━━ Task input
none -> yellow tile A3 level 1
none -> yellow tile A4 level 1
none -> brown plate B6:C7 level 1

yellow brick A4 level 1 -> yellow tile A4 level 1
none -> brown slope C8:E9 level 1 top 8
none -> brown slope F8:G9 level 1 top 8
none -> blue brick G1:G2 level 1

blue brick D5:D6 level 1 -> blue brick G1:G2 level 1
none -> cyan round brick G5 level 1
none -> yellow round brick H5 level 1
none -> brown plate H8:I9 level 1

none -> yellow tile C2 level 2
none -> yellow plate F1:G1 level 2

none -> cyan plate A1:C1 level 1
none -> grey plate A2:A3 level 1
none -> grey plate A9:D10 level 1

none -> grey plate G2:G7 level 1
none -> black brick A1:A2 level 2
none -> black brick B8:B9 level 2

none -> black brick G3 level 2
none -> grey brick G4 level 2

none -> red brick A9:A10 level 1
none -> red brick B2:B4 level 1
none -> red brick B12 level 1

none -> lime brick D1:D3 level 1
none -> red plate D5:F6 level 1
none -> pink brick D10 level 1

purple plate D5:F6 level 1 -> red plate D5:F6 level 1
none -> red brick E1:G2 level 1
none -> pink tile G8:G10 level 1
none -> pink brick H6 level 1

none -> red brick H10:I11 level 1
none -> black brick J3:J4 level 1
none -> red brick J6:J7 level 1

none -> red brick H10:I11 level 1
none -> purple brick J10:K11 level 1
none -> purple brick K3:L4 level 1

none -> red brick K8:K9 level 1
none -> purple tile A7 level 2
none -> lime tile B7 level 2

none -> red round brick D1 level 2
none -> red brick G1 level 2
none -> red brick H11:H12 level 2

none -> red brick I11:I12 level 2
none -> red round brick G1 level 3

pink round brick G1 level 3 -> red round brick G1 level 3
━━━━
= What the exercise asks =
The records need to be set down again without a single difference.

= Exercise response =
none -> yellow tile A3 level 1
none -> yellow tile A4 level 1
none -> brown plate B6:C7 level 1

yellow brick A4 level 1 -> yellow tile A4 level 1
none -> brown slope C8:E9 level 1 top 8
none -> brown slope F8:G9 level 1 top 8
none -> blue brick G1:G2 level 1

blue brick D5:D6 level 1 -> blue brick G1:G2 level 1
none -> cyan round brick G5 level 1
none -> yellow round brick H5 level 1
none -> brown plate H8:I9 level 1

none -> yellow tile C2 level 2
none -> yellow plate F1:G1 level 2

none -> cyan plate A1:C1 level 1
none -> grey plate A2:A3 level 1
none -> grey plate A9:D10 level 1

none -> grey plate G2:G7 level 1
none -> black brick A1:A2 level 2
none -> black brick B8:B9 level 2

none -> black brick G3 level 2
none -> grey brick G4 level 2

none -> red brick A9:A10 level 1
none -> red brick B2:B4 level 1
none -> red brick B12 level 1

none -> lime brick D1:D3 level 1
none -> red plate D5:F6 level 1
none -> pink brick D10 level 1

purple plate D5:F6 level 1 -> red plate D5:F6 level 1
none -> red brick E1:G2 level 1
none -> pink tile G8:G10 level 1
none -> pink brick H6 level 1

none -> red brick H10:I11 level 1
none -> black brick J3:J4 level 1
none -> red brick J6:J7 level 1

none -> red brick H10:I11 level 1
none -> purple brick J10:K11 level 1
none -> purple brick K3:L4 level 1

none -> red brick K8:K9 level 1
none -> purple tile A7 level 2
none -> lime tile B7 level 2

none -> red round brick D1 level 2
none -> red brick G1 level 2
none -> red brick H11:H12 level 2

none -> red brick I11:I12 level 2
none -> red round brick G1 level 3

pink round brick G1 level 3 -> red round brick G1 level 3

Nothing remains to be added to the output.